:: THE TASK ::
Your task is to transcribe all the entries exactly, excluding pictures.

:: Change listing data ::

□ □ □

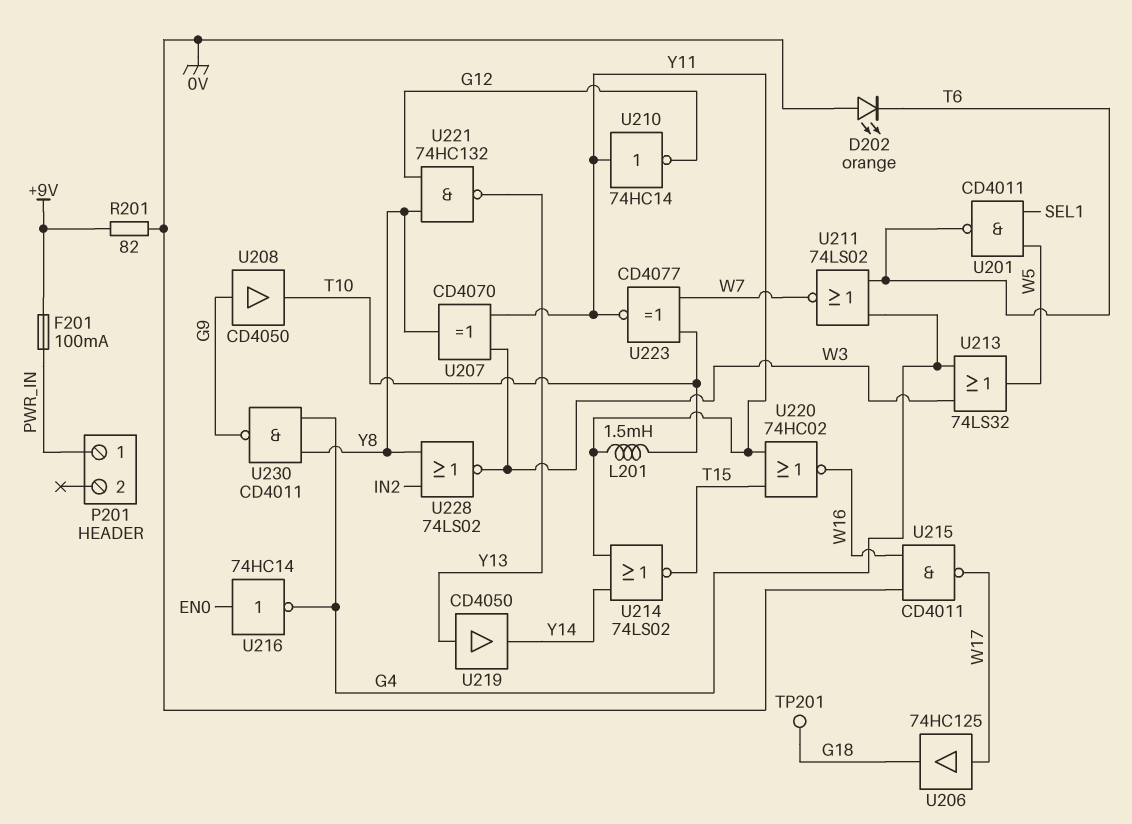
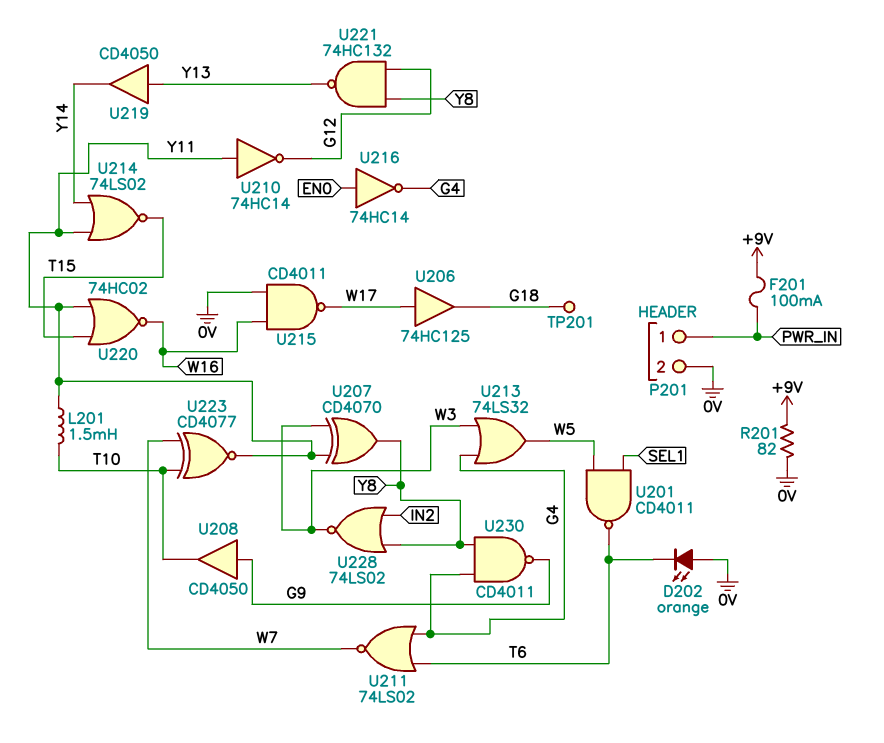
P201 pin 2: none -> 0V

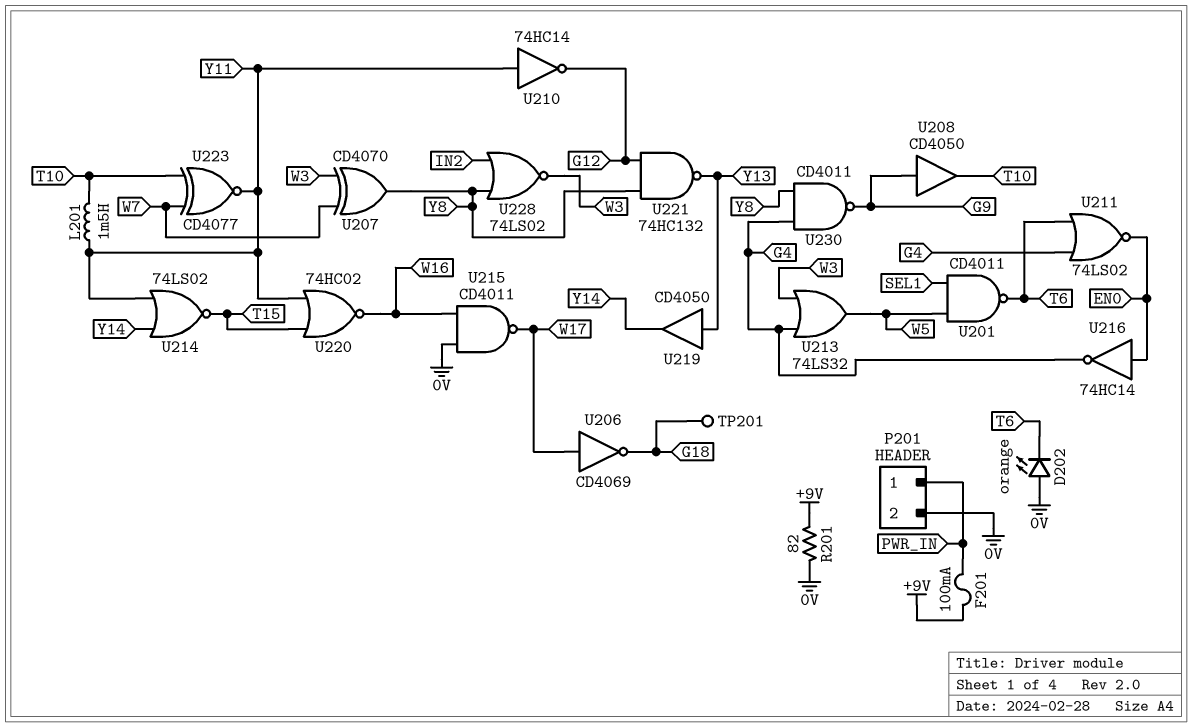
U206: buffer 74HC125 (in W17, out G18) -> NOT CD4069 (in W17, out G18)
U207: XOR CD4070 (in W3, in Y11, out Y8) -> XOR CD4070 (in W3, in W7, out Y8)
U211: NOR 74LS02 (in G4, in T6, out W7) -> NOR 74LS02 (in G4, in T6, out EN0)

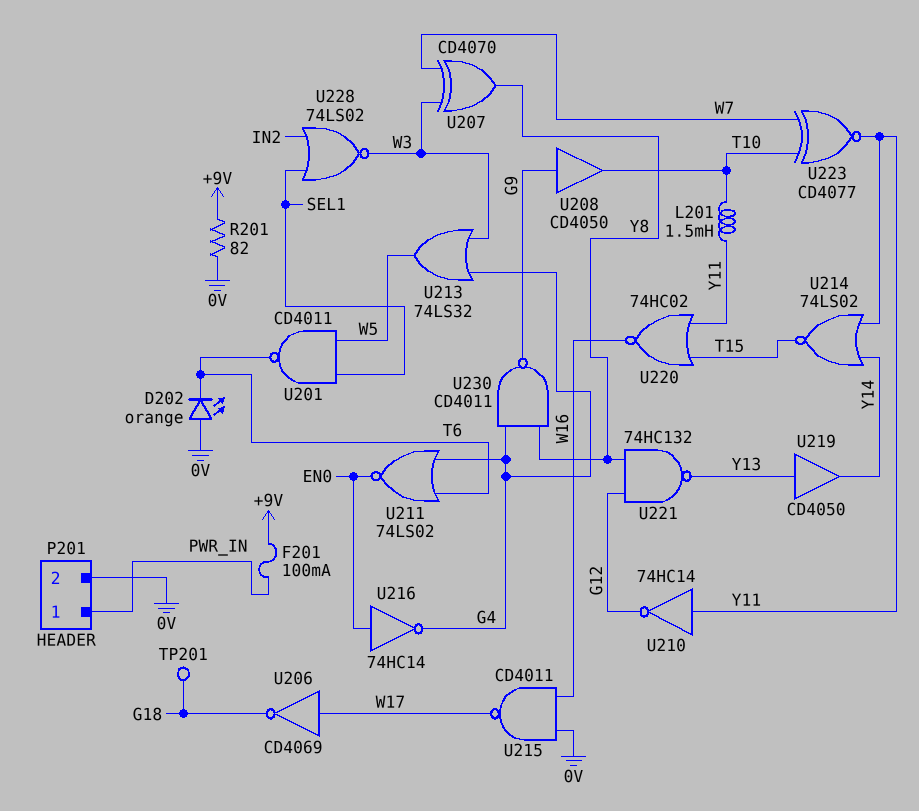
U228: NOR 74LS02 (in IN2, in Y8, out W3) -> NOR 74LS02 (in IN2, in SEL1, out W3)

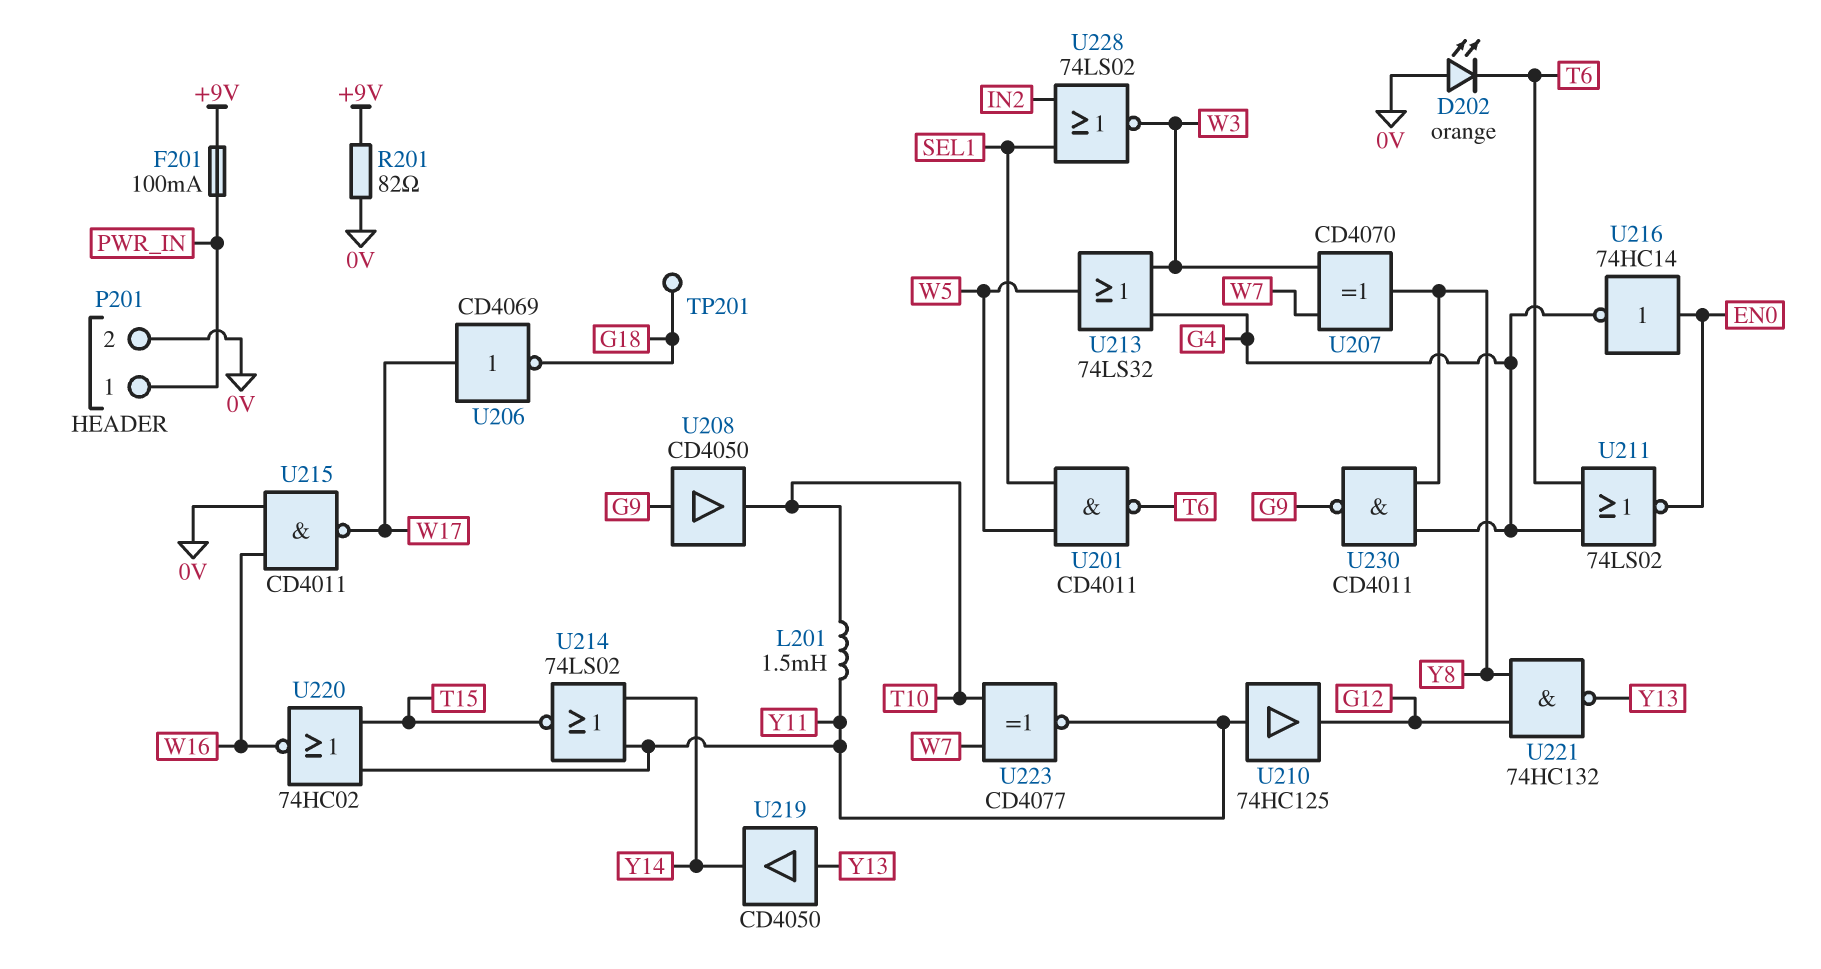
U210: NOT 74HC14 (in Y11, out G12) -> buffer 74HC125 (in Y11, out G12)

□ □ □

:: ANSWER TO THE PROBLEM ::
P201 pin 2: none -> 0V

U206: buffer 74HC125 (in W17, out G18) -> NOT CD4069 (in W17, out G18)
U207: XOR CD4070 (in W3, in Y11, out Y8) -> XOR CD4070 (in W3, in W7, out Y8)
U211: NOR 74LS02 (in G4, in T6, out W7) -> NOR 74LS02 (in G4, in T6, out EN0)

U228: NOR 74LS02 (in IN2, in Y8, out W3) -> NOR 74LS02 (in IN2, in SEL1, out W3)

U210: NOT 74HC14 (in Y11, out G12) -> buffer 74HC125 (in Y11, out G12)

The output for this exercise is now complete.